AIM OF THE EXERCISE:
Copy out the lines of the records below, and only those lines, from the one with "nothing => green cup 87 434" through the one with "nothing => orange cup 345 198", exactly as they appear.

PROVIDED INFORMATION:
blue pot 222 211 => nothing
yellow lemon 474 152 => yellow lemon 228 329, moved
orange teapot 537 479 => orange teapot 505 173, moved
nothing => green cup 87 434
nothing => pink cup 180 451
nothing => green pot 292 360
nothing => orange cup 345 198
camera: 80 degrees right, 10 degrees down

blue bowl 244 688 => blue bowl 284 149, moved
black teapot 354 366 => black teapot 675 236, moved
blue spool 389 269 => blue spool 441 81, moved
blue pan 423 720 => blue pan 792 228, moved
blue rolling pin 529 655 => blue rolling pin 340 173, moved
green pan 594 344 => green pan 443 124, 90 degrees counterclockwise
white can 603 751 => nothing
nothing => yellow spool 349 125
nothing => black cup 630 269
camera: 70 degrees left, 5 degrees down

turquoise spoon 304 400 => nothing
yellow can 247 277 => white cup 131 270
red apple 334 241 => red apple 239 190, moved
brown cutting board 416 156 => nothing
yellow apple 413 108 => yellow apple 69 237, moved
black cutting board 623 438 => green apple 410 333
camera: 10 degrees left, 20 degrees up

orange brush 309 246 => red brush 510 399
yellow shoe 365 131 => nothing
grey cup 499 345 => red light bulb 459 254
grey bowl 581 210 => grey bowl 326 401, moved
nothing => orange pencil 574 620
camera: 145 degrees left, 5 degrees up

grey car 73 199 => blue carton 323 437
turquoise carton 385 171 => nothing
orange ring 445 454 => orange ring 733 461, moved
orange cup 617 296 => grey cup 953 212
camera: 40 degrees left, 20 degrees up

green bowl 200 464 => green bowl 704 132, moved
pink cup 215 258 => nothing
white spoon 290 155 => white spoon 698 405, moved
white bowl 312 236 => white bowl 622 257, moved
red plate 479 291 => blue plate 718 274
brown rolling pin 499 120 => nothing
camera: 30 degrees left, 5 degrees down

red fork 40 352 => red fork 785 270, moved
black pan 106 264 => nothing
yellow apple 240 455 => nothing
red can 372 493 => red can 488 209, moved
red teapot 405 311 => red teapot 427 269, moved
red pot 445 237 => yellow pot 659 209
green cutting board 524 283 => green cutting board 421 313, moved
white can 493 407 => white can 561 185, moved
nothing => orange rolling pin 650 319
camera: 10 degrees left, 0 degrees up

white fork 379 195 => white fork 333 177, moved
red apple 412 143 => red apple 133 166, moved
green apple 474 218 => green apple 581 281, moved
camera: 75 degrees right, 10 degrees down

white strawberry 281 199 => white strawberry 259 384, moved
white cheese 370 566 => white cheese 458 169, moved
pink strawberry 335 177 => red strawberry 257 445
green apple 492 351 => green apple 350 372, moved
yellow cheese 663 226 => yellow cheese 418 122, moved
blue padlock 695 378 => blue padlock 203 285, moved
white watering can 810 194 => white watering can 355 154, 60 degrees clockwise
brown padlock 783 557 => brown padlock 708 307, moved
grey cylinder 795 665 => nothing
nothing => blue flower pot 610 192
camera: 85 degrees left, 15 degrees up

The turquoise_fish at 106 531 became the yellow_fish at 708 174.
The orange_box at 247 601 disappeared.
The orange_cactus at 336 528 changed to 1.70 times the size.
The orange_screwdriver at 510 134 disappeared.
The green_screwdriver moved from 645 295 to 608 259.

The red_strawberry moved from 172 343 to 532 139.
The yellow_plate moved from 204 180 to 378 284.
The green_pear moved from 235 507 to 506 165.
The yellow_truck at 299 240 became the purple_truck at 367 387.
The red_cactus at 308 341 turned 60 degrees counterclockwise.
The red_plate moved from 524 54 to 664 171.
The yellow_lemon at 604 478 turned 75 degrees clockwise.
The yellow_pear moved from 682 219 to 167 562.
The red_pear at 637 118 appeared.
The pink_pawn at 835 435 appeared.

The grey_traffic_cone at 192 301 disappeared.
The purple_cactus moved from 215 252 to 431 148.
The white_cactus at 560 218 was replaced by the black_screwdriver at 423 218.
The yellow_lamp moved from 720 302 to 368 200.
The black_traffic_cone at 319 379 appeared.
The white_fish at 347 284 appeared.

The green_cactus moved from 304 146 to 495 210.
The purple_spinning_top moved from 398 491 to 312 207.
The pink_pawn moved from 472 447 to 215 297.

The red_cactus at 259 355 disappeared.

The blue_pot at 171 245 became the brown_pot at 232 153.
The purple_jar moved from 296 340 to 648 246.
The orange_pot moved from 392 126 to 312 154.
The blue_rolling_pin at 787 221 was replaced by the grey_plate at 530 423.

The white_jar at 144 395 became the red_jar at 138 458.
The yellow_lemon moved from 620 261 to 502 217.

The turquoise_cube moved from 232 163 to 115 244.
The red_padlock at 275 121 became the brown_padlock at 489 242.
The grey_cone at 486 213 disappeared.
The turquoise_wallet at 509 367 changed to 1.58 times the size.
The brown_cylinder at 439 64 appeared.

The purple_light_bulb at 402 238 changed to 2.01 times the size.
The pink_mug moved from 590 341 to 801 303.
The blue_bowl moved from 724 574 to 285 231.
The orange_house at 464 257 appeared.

RESPONSE BELOW:
nothing => green cup 87 434
nothing => pink cup 180 451
nothing => green pot 292 360
nothing => orange cup 345 198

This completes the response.